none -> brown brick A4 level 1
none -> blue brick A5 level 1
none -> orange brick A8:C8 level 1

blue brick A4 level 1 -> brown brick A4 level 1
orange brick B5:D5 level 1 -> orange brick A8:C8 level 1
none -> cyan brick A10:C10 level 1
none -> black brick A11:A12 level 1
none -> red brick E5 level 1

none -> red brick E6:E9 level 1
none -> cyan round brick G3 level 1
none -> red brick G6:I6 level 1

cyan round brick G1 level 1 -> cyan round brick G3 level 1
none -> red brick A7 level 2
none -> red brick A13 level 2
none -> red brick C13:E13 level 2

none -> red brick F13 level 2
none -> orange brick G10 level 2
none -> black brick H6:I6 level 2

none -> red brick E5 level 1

^^^^

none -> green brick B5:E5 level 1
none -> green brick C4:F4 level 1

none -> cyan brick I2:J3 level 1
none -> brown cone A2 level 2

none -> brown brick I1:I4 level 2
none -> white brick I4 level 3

^^^^

*WORK INSTRUCTIONS*
Scan the listing for the string "black". Copy each line that has it.

*REPLY TO THE EXERCISE*
none -> black brick A11:A12 level 1
none -> black brick H6:I6 level 2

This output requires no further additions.